(Data items)

--- begin ---

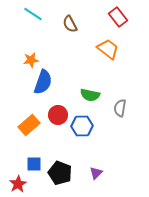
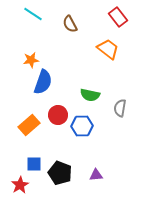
purple triangle: moved 2 px down; rotated 40 degrees clockwise
red star: moved 2 px right, 1 px down
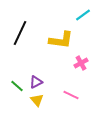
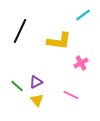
black line: moved 2 px up
yellow L-shape: moved 2 px left, 1 px down
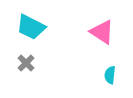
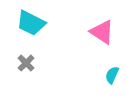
cyan trapezoid: moved 4 px up
cyan semicircle: moved 2 px right; rotated 18 degrees clockwise
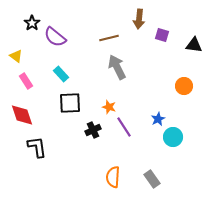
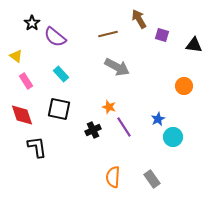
brown arrow: rotated 144 degrees clockwise
brown line: moved 1 px left, 4 px up
gray arrow: rotated 145 degrees clockwise
black square: moved 11 px left, 6 px down; rotated 15 degrees clockwise
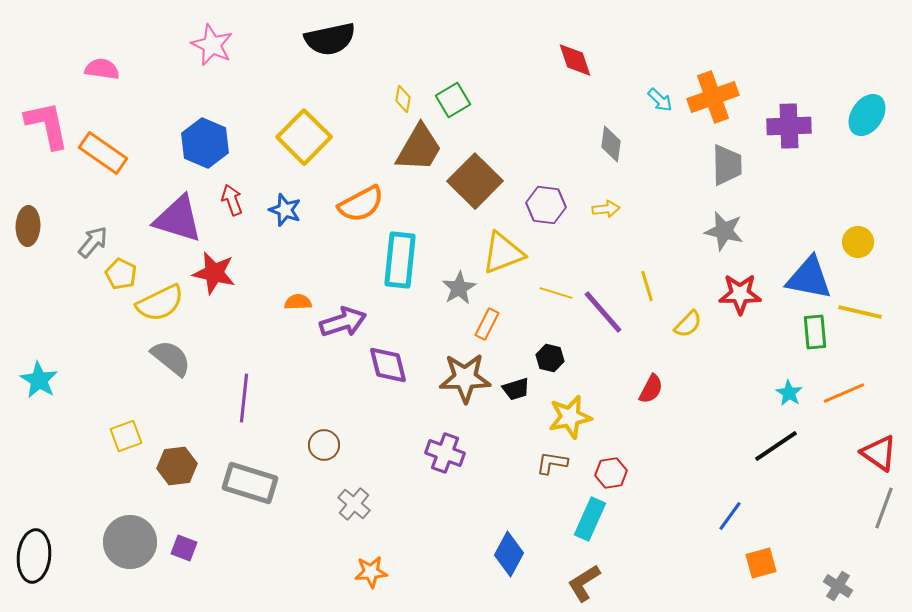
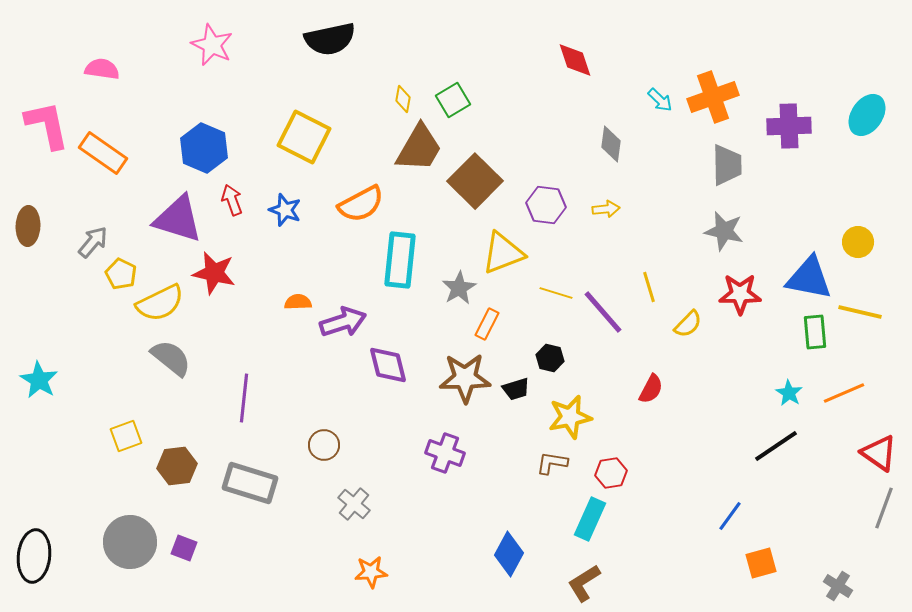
yellow square at (304, 137): rotated 18 degrees counterclockwise
blue hexagon at (205, 143): moved 1 px left, 5 px down
yellow line at (647, 286): moved 2 px right, 1 px down
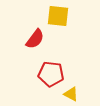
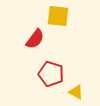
red pentagon: rotated 10 degrees clockwise
yellow triangle: moved 5 px right, 2 px up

--- end ---

# Stated task
Extract every line from the items above that contains the word "rotated", and copy each of those lines in full.

# Exercise result
purple triangle: moved 2 px down; rotated 40 degrees clockwise
cyan semicircle: moved 2 px right; rotated 18 degrees clockwise
brown arrow: rotated 144 degrees clockwise
gray arrow: rotated 145 degrees clockwise
black square: moved 11 px left, 6 px down; rotated 15 degrees clockwise
yellow square at (304, 137): rotated 18 degrees counterclockwise
red pentagon: rotated 10 degrees clockwise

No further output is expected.